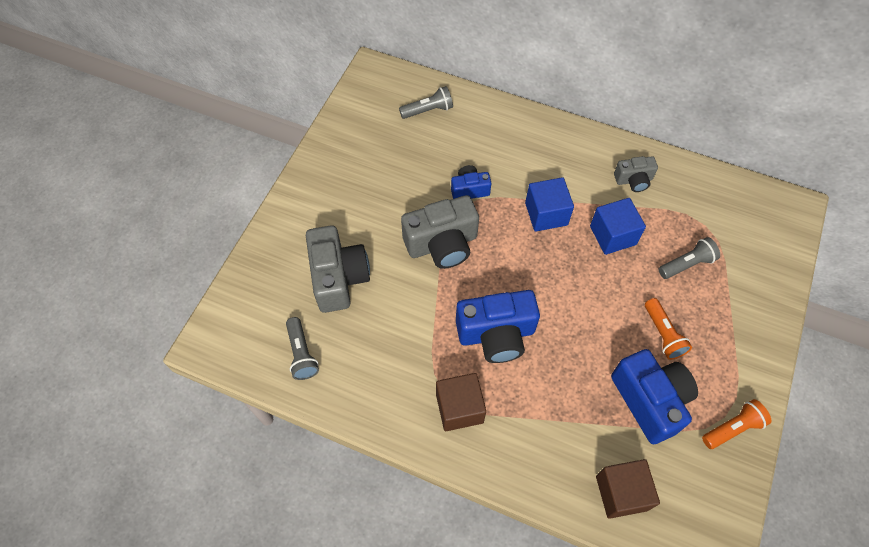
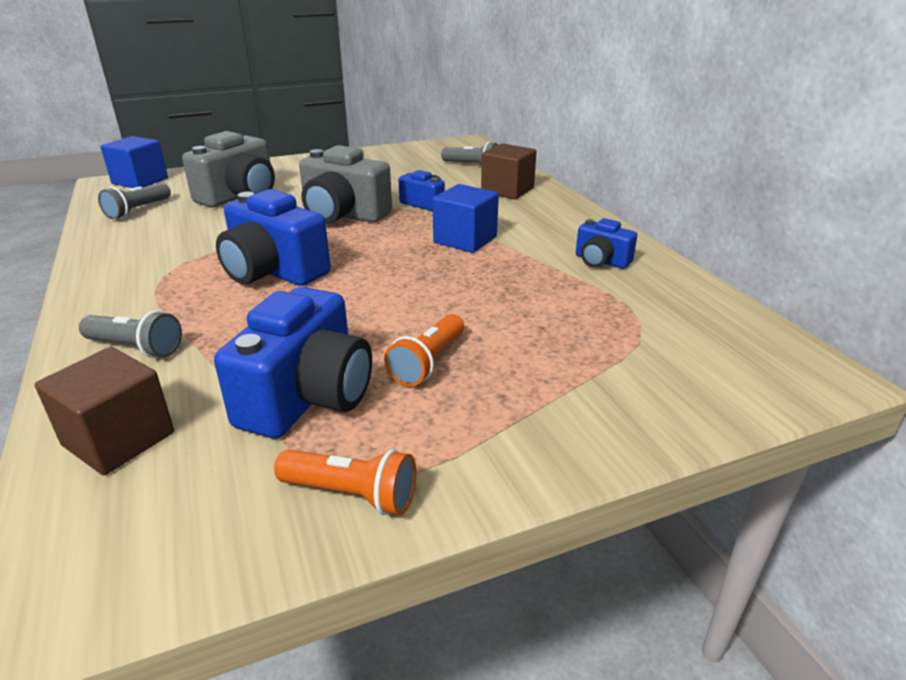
camera: 45 degrees right, 30 degrees down
brown cube [436,373,486,431] -> brown cube moved to [481,143,537,199]
blue cube [590,198,646,255] -> blue cube moved to [100,136,168,188]
grey camera [614,156,658,192] -> blue camera [576,218,637,269]
grey flashlight [659,237,720,279] -> grey flashlight moved to [79,310,182,358]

> _Problem_
In the records above, some lines may contain the word "grey"; copy every one of them.

> _Answer to this problem_
grey camera [614,156,658,192] -> blue camera [576,218,637,269]
grey flashlight [659,237,720,279] -> grey flashlight moved to [79,310,182,358]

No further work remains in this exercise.